**Available data:**
——————
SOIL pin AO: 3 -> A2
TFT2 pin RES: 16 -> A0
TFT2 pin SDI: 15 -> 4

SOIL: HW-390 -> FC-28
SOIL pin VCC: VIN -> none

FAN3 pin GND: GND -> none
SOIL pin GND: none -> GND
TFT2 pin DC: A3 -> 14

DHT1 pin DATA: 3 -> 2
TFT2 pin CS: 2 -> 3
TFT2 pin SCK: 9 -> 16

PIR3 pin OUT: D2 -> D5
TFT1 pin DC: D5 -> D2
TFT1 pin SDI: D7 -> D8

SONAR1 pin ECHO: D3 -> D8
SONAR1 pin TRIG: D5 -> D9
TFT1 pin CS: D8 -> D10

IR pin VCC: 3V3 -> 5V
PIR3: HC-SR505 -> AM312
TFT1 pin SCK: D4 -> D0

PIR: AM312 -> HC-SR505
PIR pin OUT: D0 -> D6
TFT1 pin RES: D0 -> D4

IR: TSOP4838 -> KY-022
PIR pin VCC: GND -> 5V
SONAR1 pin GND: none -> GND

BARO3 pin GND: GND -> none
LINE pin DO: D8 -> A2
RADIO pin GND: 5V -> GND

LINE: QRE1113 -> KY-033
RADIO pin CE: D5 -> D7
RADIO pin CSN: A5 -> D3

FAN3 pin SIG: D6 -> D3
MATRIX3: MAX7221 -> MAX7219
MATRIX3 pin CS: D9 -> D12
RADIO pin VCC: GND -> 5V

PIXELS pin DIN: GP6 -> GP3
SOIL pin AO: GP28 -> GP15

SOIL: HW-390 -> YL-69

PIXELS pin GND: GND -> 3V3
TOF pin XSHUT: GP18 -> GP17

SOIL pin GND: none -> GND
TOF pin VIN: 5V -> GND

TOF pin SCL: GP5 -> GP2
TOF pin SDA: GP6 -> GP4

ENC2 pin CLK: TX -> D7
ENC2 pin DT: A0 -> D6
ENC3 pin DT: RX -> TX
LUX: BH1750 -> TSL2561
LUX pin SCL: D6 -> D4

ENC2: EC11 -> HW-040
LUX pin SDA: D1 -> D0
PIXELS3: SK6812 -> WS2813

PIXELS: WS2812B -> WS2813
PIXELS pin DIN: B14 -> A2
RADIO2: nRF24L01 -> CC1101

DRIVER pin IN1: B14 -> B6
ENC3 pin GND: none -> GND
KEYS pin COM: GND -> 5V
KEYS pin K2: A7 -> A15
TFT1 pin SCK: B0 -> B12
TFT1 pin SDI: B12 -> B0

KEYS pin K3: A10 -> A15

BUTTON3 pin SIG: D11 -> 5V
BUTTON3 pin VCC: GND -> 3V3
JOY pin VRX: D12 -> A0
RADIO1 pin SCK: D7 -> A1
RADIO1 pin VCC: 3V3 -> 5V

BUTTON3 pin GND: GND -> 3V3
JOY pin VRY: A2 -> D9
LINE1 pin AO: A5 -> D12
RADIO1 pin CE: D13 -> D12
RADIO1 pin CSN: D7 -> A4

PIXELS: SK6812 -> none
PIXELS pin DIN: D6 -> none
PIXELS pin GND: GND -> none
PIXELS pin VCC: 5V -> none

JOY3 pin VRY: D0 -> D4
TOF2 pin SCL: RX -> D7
——————
What you return should be the lines from the start of the data through the line with "SONAR1 pin ECHO: D3 -> D8", quoted exactly and nothing more.

SOIL pin AO: 3 -> A2
TFT2 pin RES: 16 -> A0
TFT2 pin SDI: 15 -> 4

SOIL: HW-390 -> FC-28
SOIL pin VCC: VIN -> none

FAN3 pin GND: GND -> none
SOIL pin GND: none -> GND
TFT2 pin DC: A3 -> 14

DHT1 pin DATA: 3 -> 2
TFT2 pin CS: 2 -> 3
TFT2 pin SCK: 9 -> 16

PIR3 pin OUT: D2 -> D5
TFT1 pin DC: D5 -> D2
TFT1 pin SDI: D7 -> D8

SONAR1 pin ECHO: D3 -> D8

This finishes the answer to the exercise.